====== The input ======

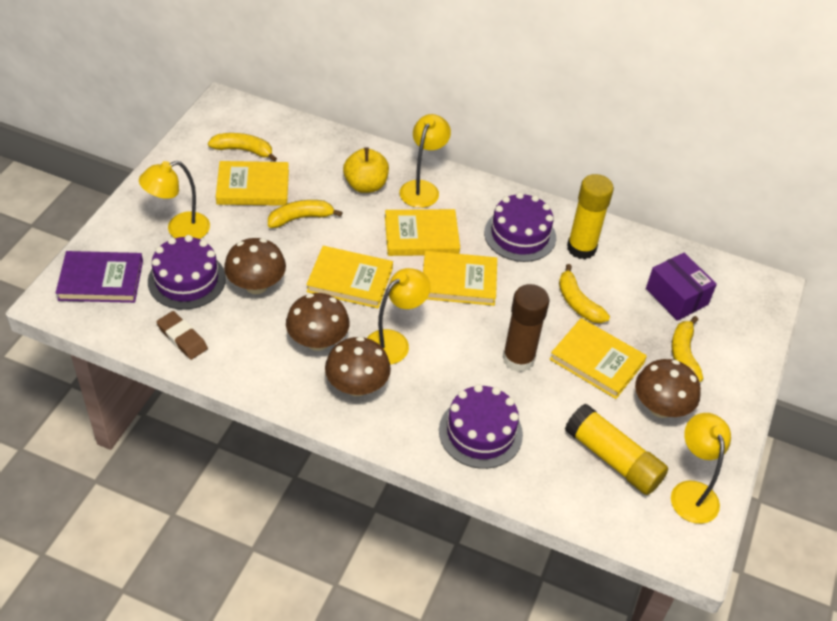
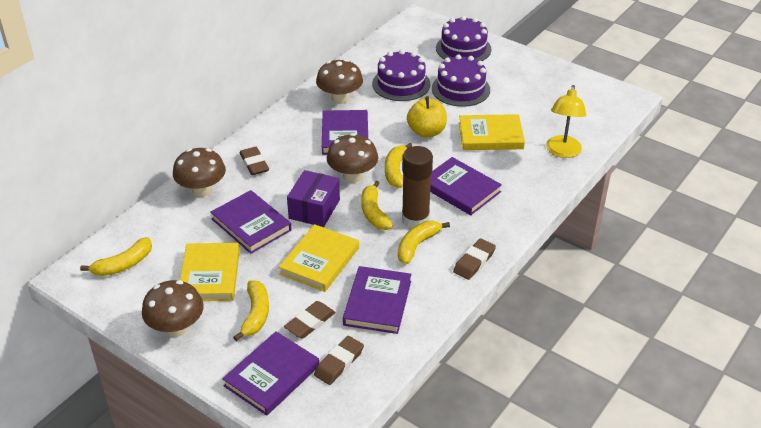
brown eraser: 1 -> 4
purple book: 1 -> 5
yellow banana: 4 -> 5
yellow book: 5 -> 3
yellow glue stick: 2 -> 0
yellow lamp: 4 -> 1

======

» Assignment
The lines wanted are those from the one with "yellow book: 5 -> 3" through the last line of the records, repeated exactly and with both ends included.

» Solution
yellow book: 5 -> 3
yellow glue stick: 2 -> 0
yellow lamp: 4 -> 1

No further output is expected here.